'''
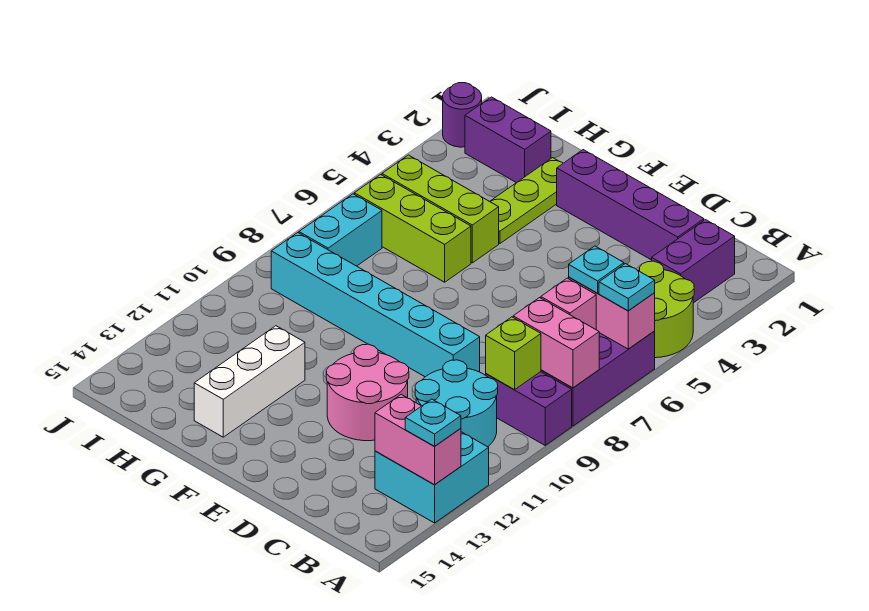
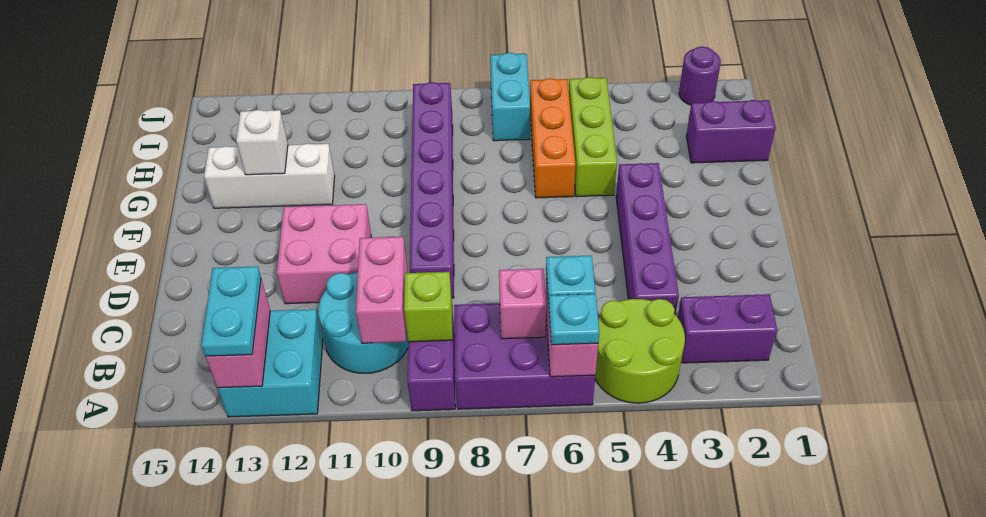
pink brick A8:B8 level 2 -> pink brick B10:C10 level 2
cyan plate A13 level 3 -> cyan plate A13:B13 level 3
purple brick C2:F2 level 1 -> purple brick C4:F4 level 1
cyan brick D9:I9 level 1 -> purple brick D9:I9 level 1
pink round brick D11:E12 level 1 -> pink brick D11:E12 level 1
lime plate G2:G4 level 1 -> none
lime brick G6:I6 level 1 -> orange brick G6:I6 level 1
none -> white brick G13 level 2
purple brick H2:I2 level 1 -> purple brick H1:H2 level 1
cyan brick I7:I8 level 1 -> cyan brick I7:J7 level 1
'''
* About this task: Search the data for "lime brick G6:I6". Beginning with that line, set down every line through the last exactly.

* Expected answer:
lime brick G6:I6 level 1 -> orange brick G6:I6 level 1
none -> white brick G13 level 2
purple brick H2:I2 level 1 -> purple brick H1:H2 level 1
cyan brick I7:I8 level 1 -> cyan brick I7:J7 level 1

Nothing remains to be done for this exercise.